_Work instructions_
When the line with "pink 1x1 brick [309,479,356,540] -> none" appears below, start repeating lines exactly, and keep going through the line with "orange 1x2 plate"; add nothing outside that span.

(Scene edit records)
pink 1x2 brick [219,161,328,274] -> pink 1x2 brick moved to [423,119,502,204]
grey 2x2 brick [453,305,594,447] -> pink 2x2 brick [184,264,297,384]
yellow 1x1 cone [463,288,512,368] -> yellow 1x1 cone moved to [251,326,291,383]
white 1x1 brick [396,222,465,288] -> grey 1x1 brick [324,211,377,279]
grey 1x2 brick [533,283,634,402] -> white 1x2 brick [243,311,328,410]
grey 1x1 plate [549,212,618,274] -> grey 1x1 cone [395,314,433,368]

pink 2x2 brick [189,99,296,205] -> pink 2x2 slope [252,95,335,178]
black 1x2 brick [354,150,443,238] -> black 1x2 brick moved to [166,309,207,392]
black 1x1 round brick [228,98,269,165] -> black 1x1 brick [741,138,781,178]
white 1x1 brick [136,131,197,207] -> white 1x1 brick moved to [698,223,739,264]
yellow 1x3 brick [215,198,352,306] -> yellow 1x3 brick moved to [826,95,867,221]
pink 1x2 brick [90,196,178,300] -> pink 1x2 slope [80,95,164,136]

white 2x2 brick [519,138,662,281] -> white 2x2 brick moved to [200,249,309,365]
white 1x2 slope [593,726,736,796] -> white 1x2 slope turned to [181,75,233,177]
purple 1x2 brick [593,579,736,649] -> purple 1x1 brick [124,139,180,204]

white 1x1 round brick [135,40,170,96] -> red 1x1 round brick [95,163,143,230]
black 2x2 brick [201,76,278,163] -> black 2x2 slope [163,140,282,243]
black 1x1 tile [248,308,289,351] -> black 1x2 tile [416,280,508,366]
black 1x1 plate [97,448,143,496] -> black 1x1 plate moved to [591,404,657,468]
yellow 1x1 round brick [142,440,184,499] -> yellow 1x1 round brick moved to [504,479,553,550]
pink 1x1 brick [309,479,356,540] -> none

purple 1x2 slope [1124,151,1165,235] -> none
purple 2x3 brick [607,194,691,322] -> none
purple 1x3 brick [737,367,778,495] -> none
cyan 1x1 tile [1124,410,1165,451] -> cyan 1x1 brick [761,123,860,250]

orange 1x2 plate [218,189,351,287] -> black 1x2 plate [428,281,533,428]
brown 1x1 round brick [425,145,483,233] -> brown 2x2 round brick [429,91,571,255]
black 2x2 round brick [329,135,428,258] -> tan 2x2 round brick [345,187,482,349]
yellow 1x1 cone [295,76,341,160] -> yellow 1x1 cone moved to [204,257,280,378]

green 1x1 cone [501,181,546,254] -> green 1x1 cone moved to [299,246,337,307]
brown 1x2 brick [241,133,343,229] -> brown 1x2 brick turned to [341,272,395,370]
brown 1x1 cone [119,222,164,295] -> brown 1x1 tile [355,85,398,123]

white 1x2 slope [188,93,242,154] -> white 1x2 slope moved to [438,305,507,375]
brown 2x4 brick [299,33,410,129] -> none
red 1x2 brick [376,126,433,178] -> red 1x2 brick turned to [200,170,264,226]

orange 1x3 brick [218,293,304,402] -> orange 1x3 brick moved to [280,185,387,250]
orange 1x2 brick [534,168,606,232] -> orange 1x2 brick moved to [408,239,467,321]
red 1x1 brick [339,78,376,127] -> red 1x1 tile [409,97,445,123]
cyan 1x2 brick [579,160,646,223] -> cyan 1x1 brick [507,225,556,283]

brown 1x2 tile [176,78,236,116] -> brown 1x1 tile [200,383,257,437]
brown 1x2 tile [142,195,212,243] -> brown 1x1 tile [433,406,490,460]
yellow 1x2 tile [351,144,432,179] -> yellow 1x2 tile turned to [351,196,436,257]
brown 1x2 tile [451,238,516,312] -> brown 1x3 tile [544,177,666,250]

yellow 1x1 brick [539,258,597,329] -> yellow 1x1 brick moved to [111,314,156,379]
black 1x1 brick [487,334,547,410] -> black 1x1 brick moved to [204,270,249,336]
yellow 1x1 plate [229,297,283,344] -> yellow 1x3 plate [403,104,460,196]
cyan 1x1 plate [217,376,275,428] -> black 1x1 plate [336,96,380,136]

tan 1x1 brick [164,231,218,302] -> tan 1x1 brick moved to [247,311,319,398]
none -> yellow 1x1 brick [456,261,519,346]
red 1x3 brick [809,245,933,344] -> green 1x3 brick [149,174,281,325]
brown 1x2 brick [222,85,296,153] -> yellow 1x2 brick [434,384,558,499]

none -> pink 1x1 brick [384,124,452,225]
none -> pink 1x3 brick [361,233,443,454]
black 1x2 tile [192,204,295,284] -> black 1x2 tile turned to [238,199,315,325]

_Result below_
pink 1x1 brick [309,479,356,540] -> none

purple 1x2 slope [1124,151,1165,235] -> none
purple 2x3 brick [607,194,691,322] -> none
purple 1x3 brick [737,367,778,495] -> none
cyan 1x1 tile [1124,410,1165,451] -> cyan 1x1 brick [761,123,860,250]

orange 1x2 plate [218,189,351,287] -> black 1x2 plate [428,281,533,428]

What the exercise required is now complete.